About this exercise: Your copy should match the records below exactly, except for the pictures.

Data for the task:
'''

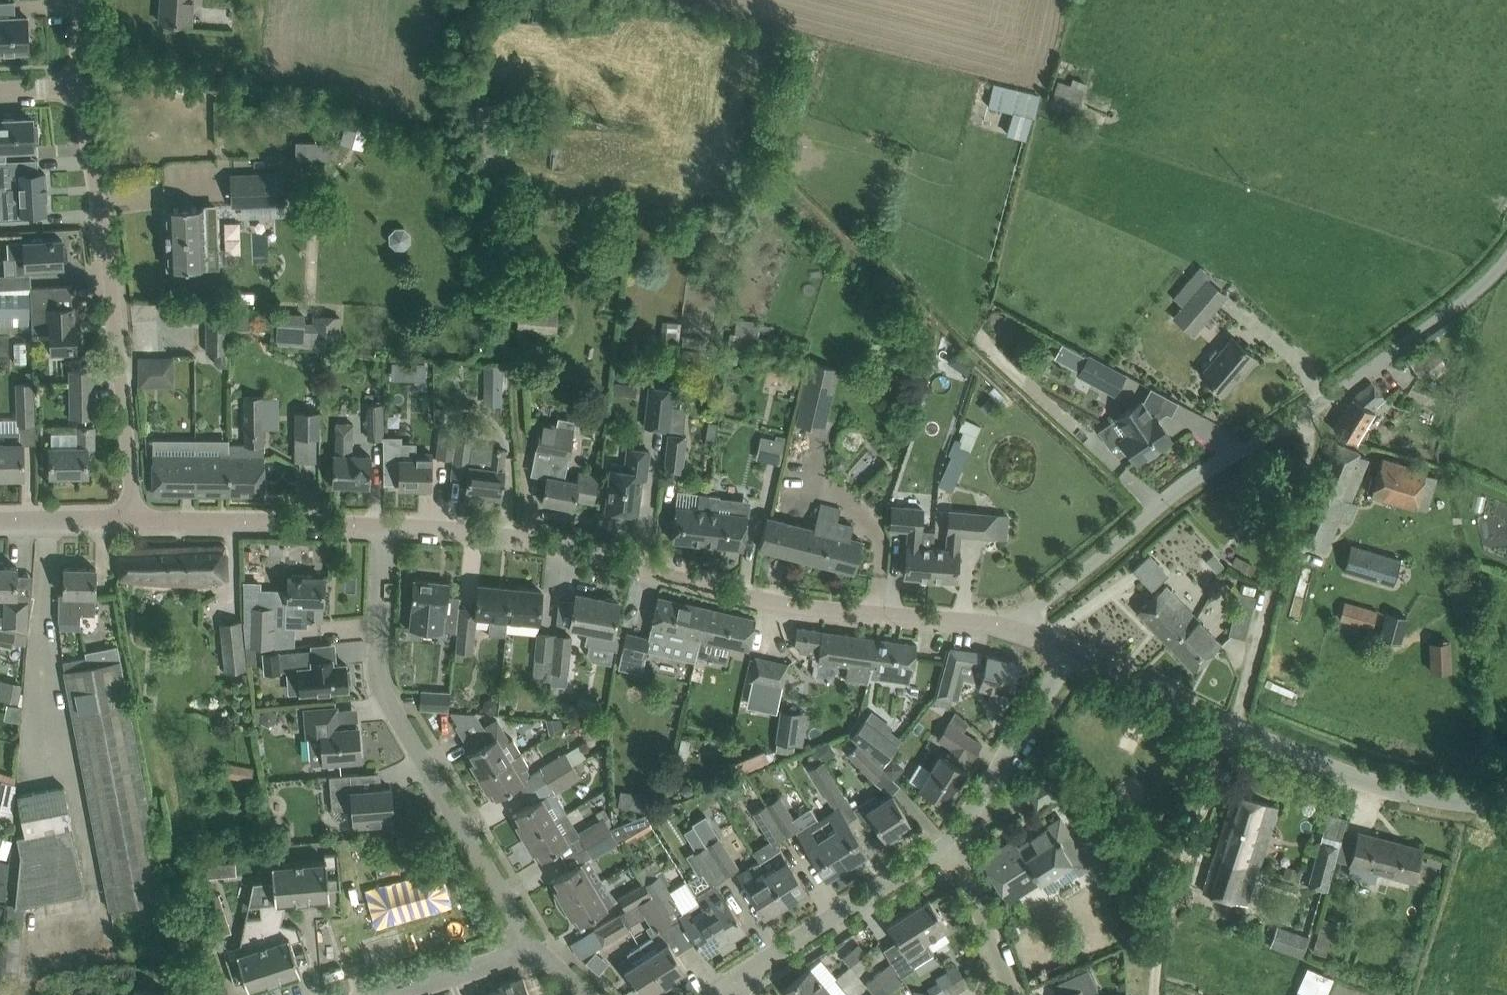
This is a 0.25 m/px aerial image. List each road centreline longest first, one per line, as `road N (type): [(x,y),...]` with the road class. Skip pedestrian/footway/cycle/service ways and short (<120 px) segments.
road 1 (residential): [(1012,623),(802,606),(549,542),(384,525)]
road 2 (unclassified): [(1506,256),(1460,303),(1323,402),(1180,490),(1012,623)]
road 3 (track): [(1323,402),(1233,728),(1164,936),(1159,994)]
road 4 (residential): [(1506,802),(1417,795),(1356,777),(1071,651)]
road 5 (residential): [(529,947),(380,684),(384,525)]
road 6 (unclassified): [(135,518),(115,312),(79,85)]
road 7 (residential): [(740,977),(956,835)]
road 8 (residential): [(384,525),(135,518)]
road 9 (residential): [(956,835),(1071,651)]
road 10 (residential): [(1010,994),(956,835)]
road 11 (residential): [(529,947),(385,994)]
road 12 (residential): [(0,520),(135,518)]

'''

Exercise answer:
This is a 0.25 m/px aerial image. List each road centreline longest first, one per line, as `road N (type): [(x,y),...]` with the road class. Skip pedestrian/footway/cycle/service ways and short (<120 px) segments.
road 1 (residential): [(1012,623),(802,606),(549,542),(384,525)]
road 2 (unclassified): [(1506,256),(1460,303),(1323,402),(1180,490),(1012,623)]
road 3 (track): [(1323,402),(1233,728),(1164,936),(1159,994)]
road 4 (residential): [(1506,802),(1417,795),(1356,777),(1071,651)]
road 5 (residential): [(529,947),(380,684),(384,525)]
road 6 (unclassified): [(135,518),(115,312),(79,85)]
road 7 (residential): [(740,977),(956,835)]
road 8 (residential): [(384,525),(135,518)]
road 9 (residential): [(956,835),(1071,651)]
road 10 (residential): [(1010,994),(956,835)]
road 11 (residential): [(529,947),(385,994)]
road 12 (residential): [(0,520),(135,518)]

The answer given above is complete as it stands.